[Task input]
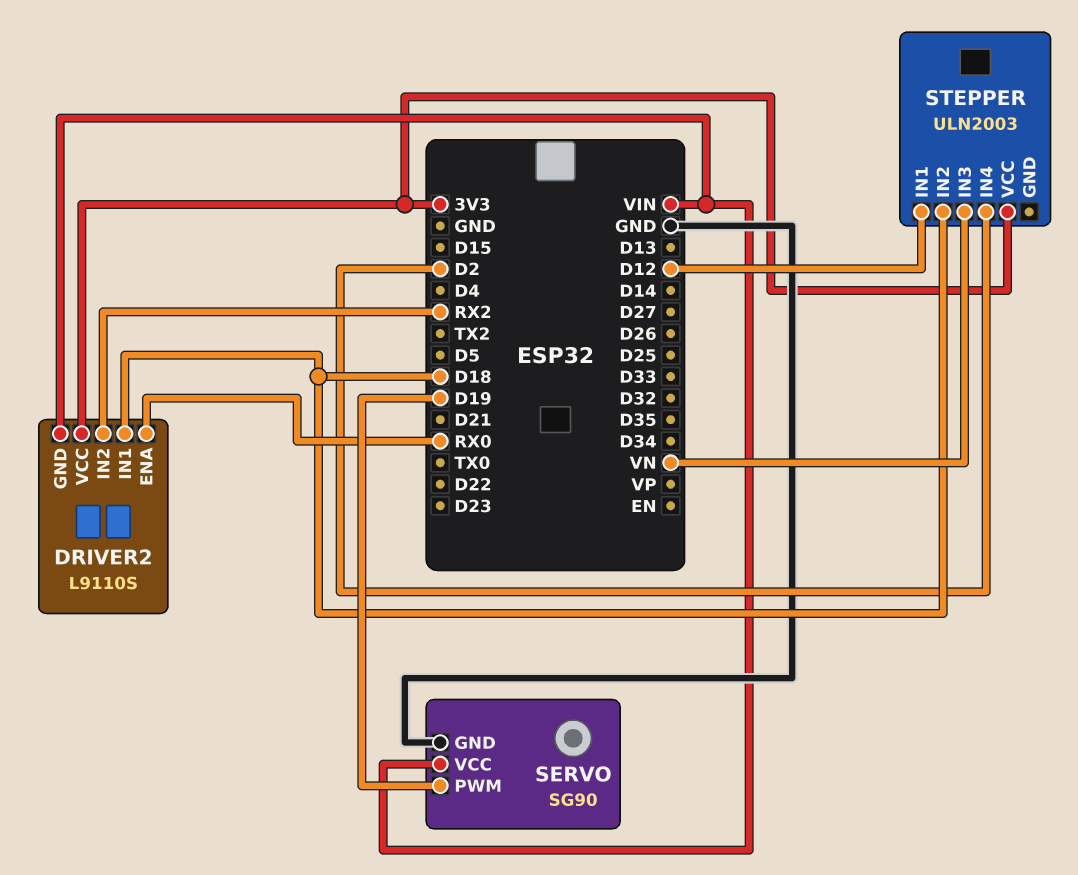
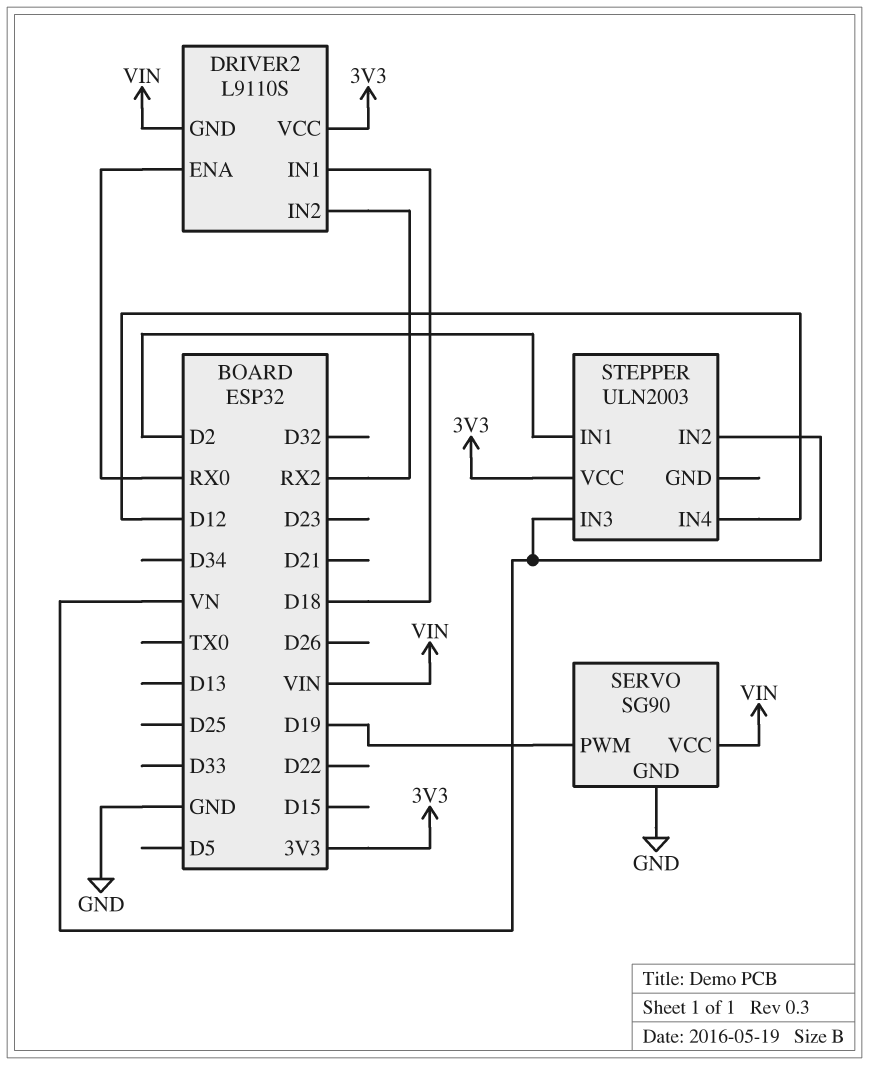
STEPPER pin IN1: D12 -> D2
STEPPER pin IN2: D18 -> VN
STEPPER pin IN4: D2 -> D12

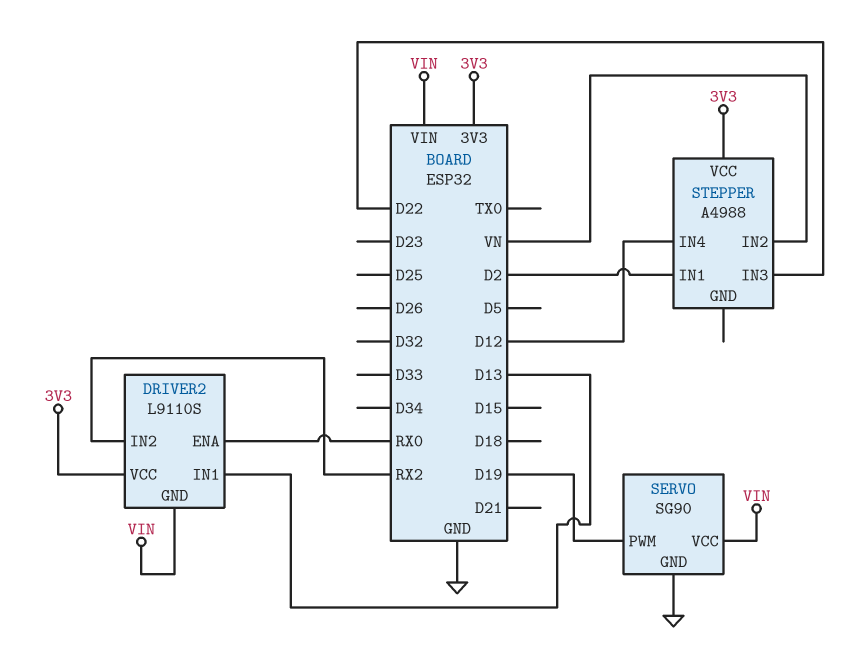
DRIVER2 pin IN1: D18 -> D13
STEPPER: ULN2003 -> A4988
STEPPER pin IN3: VN -> D22

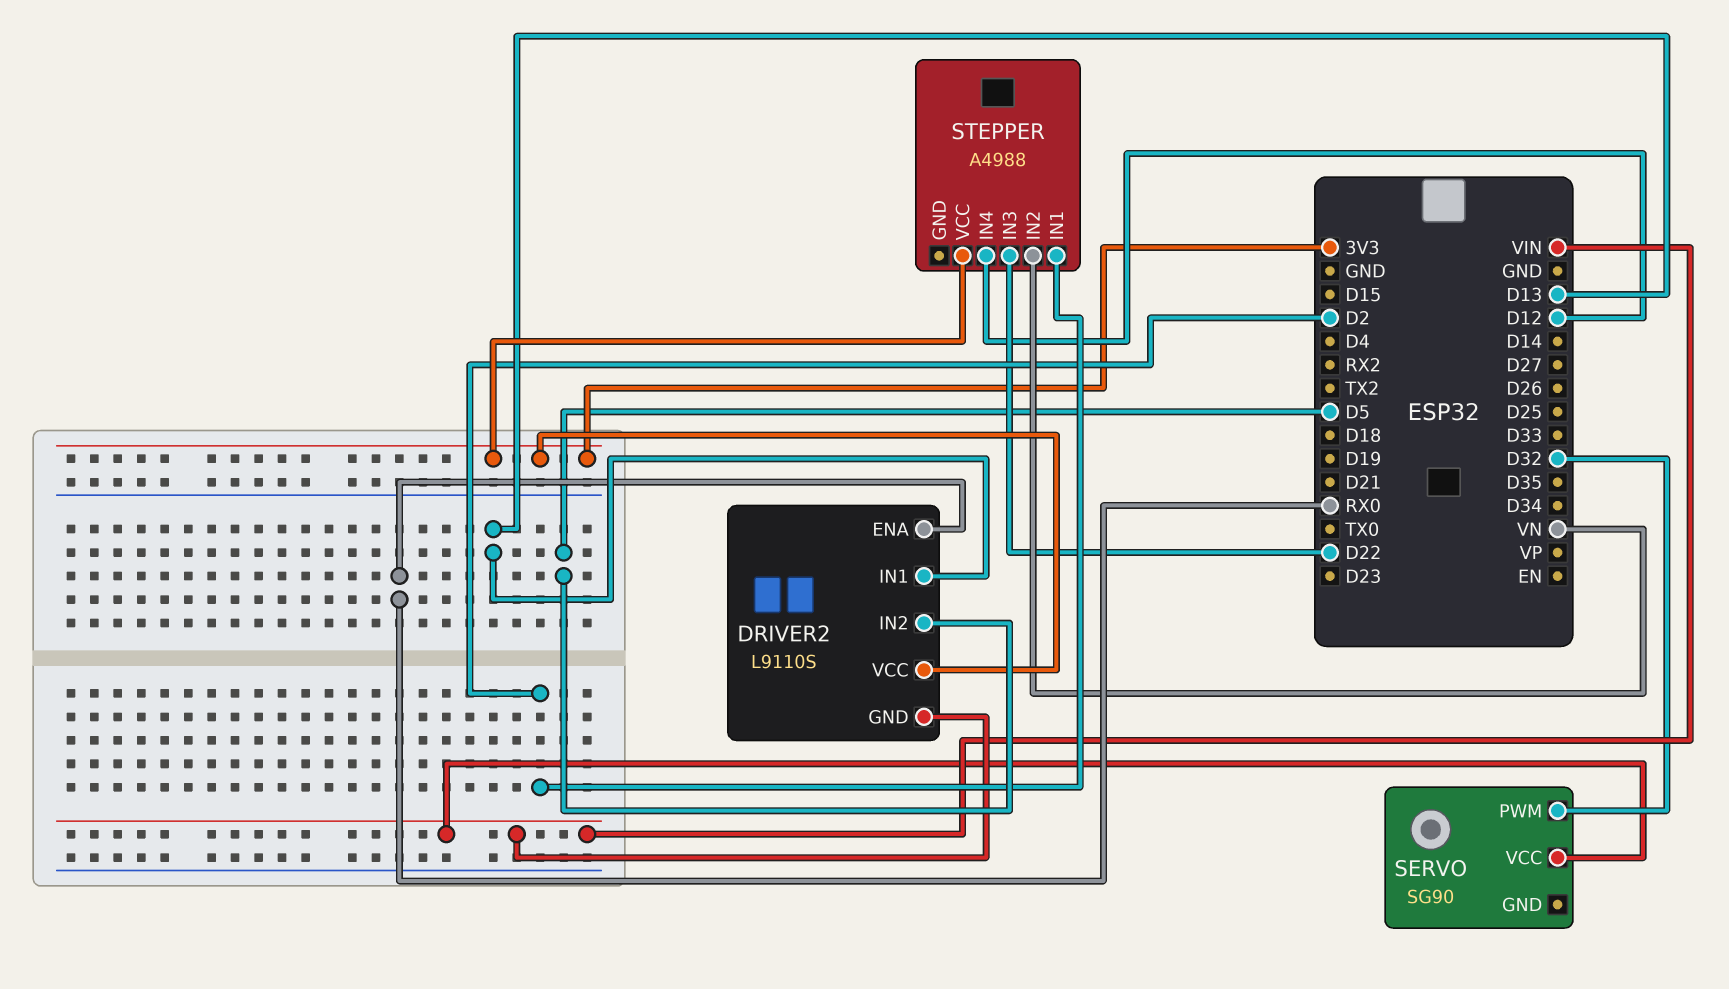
DRIVER2 pin IN2: RX2 -> D5
SERVO pin GND: GND -> none
SERVO pin PWM: D19 -> D32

[What is expected] For each line in the data that contains the string "SERVO", give a copy of that line.

[Solution]
SERVO pin GND: GND -> none
SERVO pin PWM: D19 -> D32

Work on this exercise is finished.